# [WHAT YOU HAVE TO DO]
Search the material for "secondary" and show all lines that contain it.
****
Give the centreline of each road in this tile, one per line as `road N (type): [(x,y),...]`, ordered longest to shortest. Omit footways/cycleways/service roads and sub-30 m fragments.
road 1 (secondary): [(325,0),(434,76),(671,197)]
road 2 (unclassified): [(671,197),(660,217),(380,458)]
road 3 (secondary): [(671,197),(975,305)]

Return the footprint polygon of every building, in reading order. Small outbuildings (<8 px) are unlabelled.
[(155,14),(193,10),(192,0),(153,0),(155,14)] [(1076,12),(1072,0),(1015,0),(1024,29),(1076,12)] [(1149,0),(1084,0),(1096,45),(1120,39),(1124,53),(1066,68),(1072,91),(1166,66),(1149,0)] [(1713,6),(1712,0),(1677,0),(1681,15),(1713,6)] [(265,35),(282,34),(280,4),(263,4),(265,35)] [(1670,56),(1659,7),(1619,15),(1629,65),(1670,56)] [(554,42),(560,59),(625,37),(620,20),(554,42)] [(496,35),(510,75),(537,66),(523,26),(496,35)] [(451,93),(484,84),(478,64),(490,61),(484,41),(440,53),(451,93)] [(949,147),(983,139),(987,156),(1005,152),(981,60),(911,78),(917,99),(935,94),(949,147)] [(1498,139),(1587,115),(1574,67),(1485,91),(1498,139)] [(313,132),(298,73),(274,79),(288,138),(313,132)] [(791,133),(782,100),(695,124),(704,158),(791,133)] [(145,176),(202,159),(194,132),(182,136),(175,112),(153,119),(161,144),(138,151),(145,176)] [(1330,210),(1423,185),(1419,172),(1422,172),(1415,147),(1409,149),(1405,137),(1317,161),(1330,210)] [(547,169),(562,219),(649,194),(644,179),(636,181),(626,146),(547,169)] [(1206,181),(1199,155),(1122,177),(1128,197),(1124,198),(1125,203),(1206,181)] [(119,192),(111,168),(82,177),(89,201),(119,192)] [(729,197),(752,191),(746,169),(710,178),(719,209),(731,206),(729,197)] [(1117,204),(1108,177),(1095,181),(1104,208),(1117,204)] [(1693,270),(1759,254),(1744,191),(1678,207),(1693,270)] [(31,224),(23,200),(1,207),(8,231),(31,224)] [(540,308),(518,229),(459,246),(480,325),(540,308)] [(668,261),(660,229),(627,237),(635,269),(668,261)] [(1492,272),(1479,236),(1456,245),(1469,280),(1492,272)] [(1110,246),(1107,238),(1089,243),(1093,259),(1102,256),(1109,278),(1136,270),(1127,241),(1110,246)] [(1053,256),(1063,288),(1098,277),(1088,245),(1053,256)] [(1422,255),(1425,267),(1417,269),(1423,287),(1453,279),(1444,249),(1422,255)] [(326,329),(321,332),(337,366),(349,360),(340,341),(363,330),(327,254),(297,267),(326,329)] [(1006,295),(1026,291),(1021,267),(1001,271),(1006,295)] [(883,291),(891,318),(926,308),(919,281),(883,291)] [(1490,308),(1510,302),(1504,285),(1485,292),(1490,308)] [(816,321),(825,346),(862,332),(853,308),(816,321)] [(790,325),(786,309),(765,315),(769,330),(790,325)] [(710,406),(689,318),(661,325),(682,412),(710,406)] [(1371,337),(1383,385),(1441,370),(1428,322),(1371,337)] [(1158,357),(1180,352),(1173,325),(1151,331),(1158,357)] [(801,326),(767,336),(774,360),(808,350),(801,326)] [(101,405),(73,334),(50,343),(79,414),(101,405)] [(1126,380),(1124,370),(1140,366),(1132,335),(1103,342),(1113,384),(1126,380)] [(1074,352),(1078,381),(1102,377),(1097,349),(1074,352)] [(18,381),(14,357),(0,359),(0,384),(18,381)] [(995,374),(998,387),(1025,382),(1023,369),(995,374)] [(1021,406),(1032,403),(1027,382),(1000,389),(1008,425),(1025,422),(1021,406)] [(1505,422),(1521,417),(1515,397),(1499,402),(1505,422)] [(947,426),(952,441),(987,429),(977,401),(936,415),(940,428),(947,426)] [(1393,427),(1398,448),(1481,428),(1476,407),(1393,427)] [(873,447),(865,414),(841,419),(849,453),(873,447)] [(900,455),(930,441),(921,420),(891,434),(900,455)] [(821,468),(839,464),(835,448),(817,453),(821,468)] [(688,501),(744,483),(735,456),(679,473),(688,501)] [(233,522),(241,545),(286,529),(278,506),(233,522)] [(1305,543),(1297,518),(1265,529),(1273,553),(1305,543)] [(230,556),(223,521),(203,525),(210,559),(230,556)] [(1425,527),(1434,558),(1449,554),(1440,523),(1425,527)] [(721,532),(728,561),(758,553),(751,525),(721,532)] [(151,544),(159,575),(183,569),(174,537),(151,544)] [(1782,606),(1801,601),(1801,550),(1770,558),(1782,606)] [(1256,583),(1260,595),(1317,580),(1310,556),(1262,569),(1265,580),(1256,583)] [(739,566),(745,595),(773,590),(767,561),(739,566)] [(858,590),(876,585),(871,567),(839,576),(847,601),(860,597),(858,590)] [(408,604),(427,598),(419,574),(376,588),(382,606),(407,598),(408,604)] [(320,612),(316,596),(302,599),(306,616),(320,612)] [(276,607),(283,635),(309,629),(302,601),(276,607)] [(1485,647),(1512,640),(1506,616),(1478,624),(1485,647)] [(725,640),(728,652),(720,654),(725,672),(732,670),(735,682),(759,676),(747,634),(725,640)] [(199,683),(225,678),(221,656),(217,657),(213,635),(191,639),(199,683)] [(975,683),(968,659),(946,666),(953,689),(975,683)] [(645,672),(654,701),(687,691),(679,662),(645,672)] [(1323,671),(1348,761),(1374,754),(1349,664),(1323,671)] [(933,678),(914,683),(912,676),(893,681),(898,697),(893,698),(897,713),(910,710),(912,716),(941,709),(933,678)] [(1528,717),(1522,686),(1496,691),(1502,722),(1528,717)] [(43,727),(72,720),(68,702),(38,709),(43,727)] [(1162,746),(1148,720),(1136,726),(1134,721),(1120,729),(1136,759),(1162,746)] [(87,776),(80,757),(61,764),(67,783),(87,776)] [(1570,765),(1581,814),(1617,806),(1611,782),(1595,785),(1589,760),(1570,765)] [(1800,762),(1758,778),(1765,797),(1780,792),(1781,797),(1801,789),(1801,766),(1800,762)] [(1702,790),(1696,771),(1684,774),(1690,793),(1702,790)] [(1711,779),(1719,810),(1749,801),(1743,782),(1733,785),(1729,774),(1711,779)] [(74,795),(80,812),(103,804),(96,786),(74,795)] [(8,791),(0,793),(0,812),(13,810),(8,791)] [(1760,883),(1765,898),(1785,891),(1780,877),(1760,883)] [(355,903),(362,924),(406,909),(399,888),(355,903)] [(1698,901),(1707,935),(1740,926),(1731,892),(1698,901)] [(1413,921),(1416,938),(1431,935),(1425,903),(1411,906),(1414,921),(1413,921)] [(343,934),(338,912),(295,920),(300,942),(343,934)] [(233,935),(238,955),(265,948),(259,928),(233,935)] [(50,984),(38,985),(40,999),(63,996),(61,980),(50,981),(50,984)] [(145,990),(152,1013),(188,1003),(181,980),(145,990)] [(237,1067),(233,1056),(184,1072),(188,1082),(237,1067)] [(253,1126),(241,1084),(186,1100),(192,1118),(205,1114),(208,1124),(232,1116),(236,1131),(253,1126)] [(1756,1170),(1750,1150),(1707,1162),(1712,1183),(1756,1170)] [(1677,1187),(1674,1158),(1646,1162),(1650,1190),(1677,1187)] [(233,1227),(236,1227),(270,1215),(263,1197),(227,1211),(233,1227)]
****
# [EXERCISE OUTPUT]
road 1 (secondary): [(325,0),(434,76),(671,197)]
road 3 (secondary): [(671,197),(975,305)]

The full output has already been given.